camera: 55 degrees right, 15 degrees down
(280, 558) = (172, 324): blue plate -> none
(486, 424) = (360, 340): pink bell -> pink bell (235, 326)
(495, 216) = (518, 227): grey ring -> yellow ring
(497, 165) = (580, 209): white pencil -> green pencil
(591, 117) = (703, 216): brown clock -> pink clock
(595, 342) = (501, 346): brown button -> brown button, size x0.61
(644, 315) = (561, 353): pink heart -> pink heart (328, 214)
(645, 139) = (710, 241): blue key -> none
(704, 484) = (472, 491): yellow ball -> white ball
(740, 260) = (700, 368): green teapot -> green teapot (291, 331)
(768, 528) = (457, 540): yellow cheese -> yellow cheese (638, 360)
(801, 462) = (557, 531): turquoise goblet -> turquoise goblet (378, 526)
---*---
DIRECTIVE
Beginning of the records through the line with "(740, 260) = (700, 368): green": return that span exactly and stop there.

TASK RESULT
camera: 55 degrees right, 15 degrees down
(280, 558) = (172, 324): blue plate -> none
(486, 424) = (360, 340): pink bell -> pink bell (235, 326)
(495, 216) = (518, 227): grey ring -> yellow ring
(497, 165) = (580, 209): white pencil -> green pencil
(591, 117) = (703, 216): brown clock -> pink clock
(595, 342) = (501, 346): brown button -> brown button, size x0.61
(644, 315) = (561, 353): pink heart -> pink heart (328, 214)
(645, 139) = (710, 241): blue key -> none
(704, 484) = (472, 491): yellow ball -> white ball
(740, 260) = (700, 368): green teapot -> green teapot (291, 331)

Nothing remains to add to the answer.